Your goal.
Take the entries that follow and return exactly the lines from the one holding "black cupcake [156,372,194,410]" through the one holding "none -> yellow tree [457,186,514,271]", both included. Nothing else is needed.

Records provided.
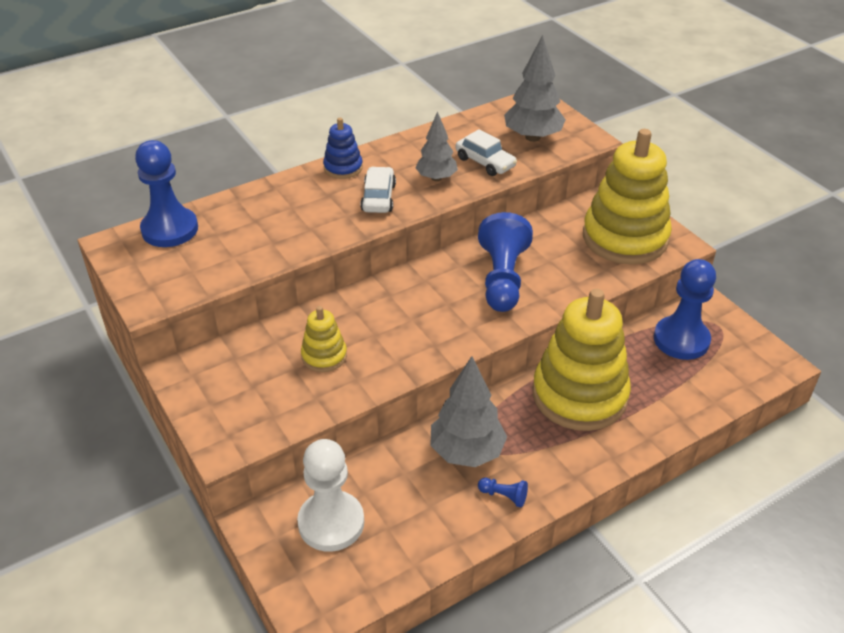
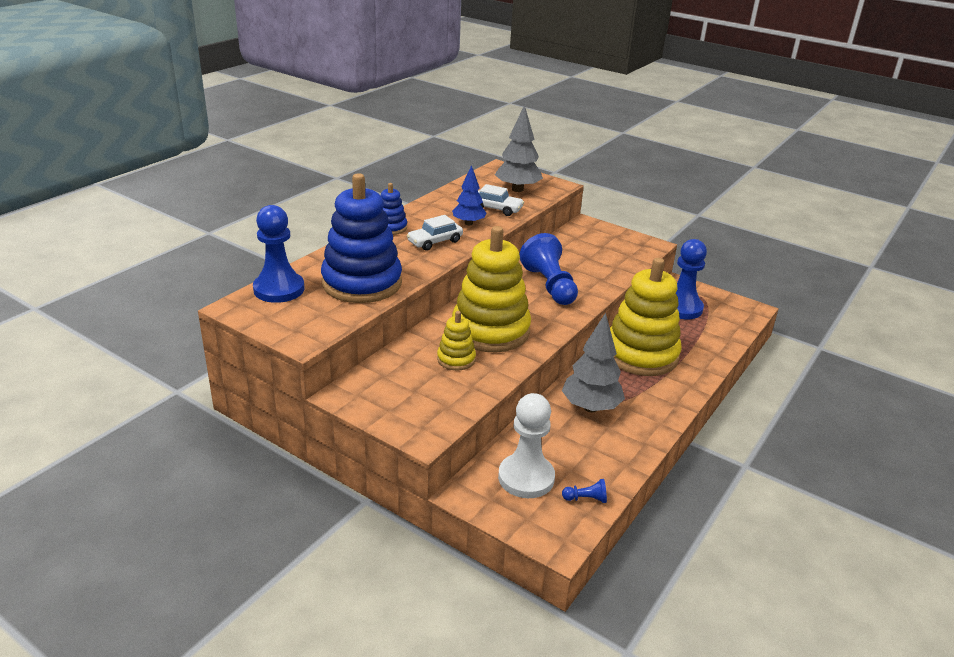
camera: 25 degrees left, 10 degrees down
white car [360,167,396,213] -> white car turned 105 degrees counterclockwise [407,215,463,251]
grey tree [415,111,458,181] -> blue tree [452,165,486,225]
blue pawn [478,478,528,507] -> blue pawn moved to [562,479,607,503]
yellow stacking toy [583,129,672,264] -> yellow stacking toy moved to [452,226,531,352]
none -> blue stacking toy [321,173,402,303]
* * *
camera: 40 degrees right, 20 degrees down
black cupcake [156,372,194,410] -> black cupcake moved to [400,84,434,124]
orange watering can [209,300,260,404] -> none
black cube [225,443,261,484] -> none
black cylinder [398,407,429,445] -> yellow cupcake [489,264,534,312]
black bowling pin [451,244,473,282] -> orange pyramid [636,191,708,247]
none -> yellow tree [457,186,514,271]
...
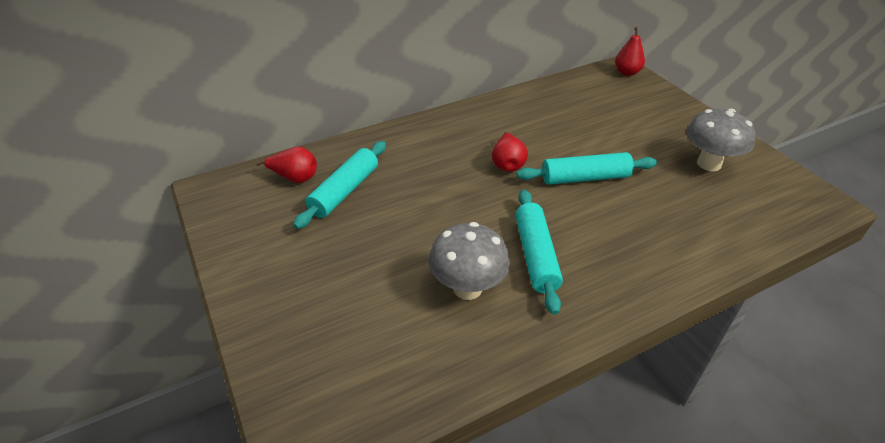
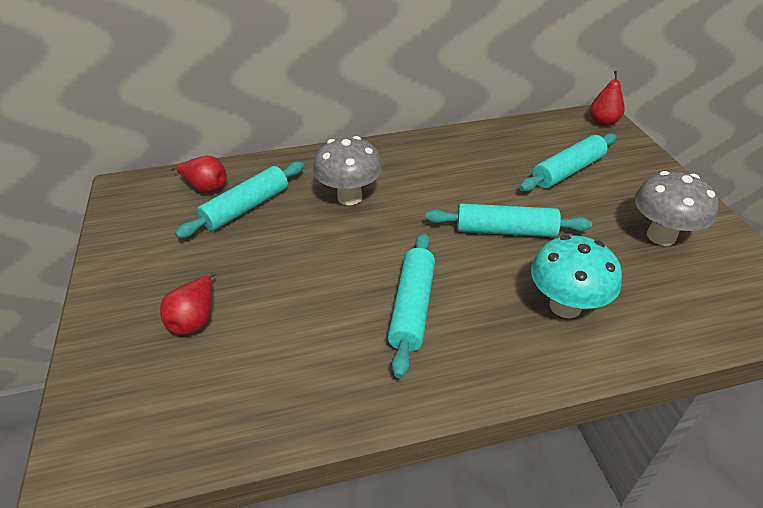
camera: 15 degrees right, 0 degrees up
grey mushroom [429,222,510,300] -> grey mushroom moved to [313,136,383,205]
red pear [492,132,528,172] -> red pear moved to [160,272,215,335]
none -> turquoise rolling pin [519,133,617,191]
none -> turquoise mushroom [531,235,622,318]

Your solution.
black cupcake [156,372,194,410] -> black cupcake moved to [400,84,434,124]
orange watering can [209,300,260,404] -> none
black cube [225,443,261,484] -> none
black cylinder [398,407,429,445] -> yellow cupcake [489,264,534,312]
black bowling pin [451,244,473,282] -> orange pyramid [636,191,708,247]
none -> yellow tree [457,186,514,271]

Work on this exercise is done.